Action item:
Write out, with no changes, every line starting at the one that contains "green button: 0 -> 4" and ending at the last line of the data below. Leave pictures out.

Provided records:

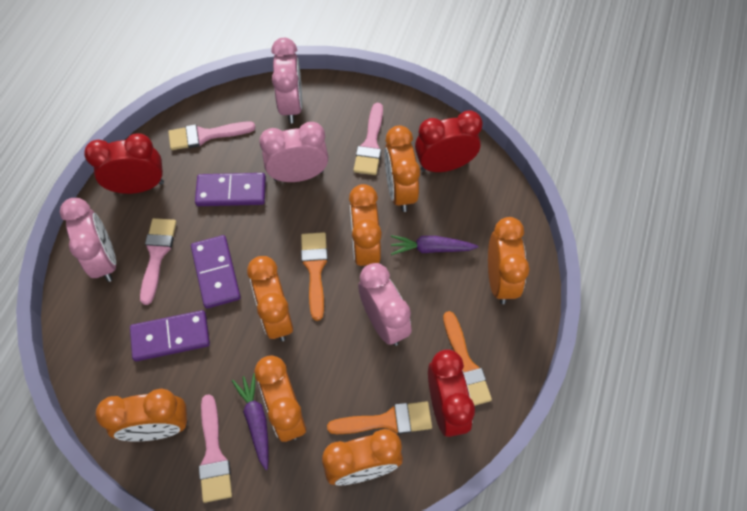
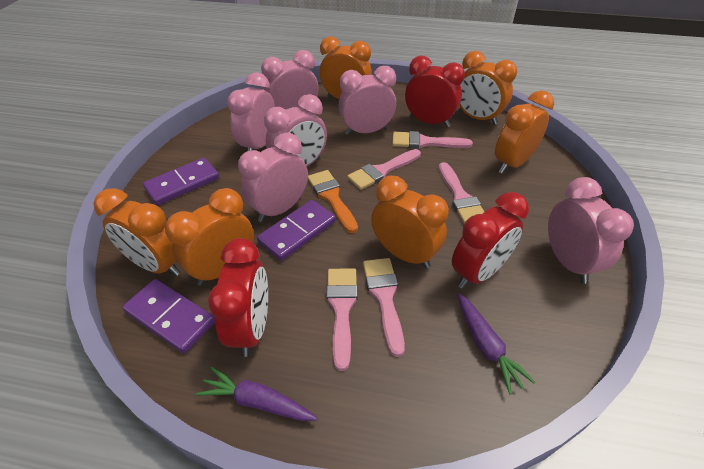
orange brush: 3 -> 1
orange clock: 7 -> 6
pink brush: 4 -> 5
pink clock: 4 -> 6

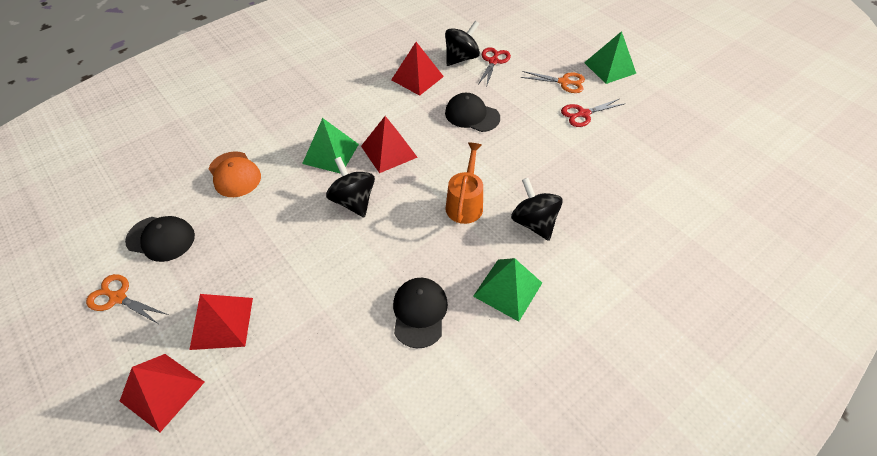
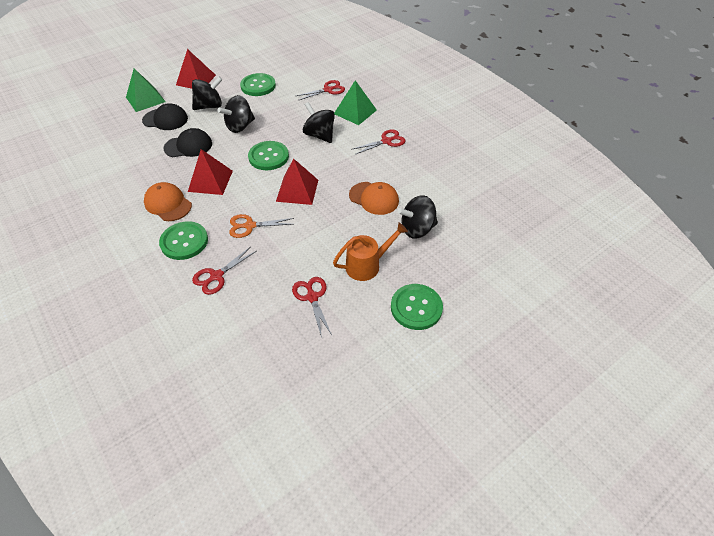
black cap: 3 -> 2
black spinning top: 3 -> 4
green button: 0 -> 4
green pyramid: 3 -> 2
orange cap: 1 -> 2
orange scissors: 2 -> 1
red pyramid: 4 -> 3
red scissors: 2 -> 4

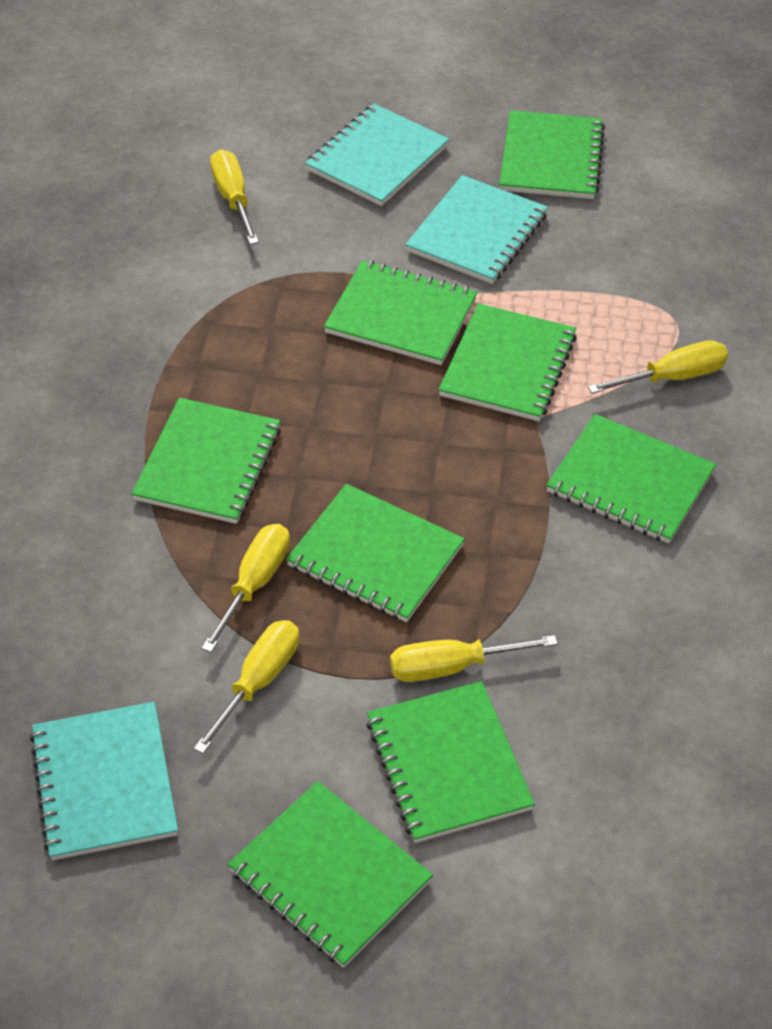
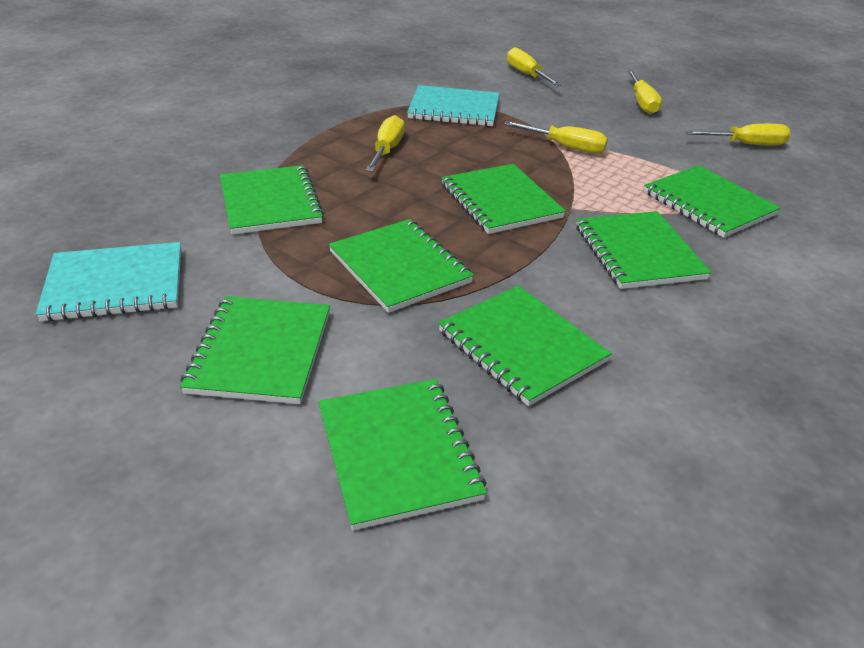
turquoise notebook: 3 -> 2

Exercise answer:
green button: 0 -> 4
green pyramid: 3 -> 2
orange cap: 1 -> 2
orange scissors: 2 -> 1
red pyramid: 4 -> 3
red scissors: 2 -> 4

turquoise notebook: 3 -> 2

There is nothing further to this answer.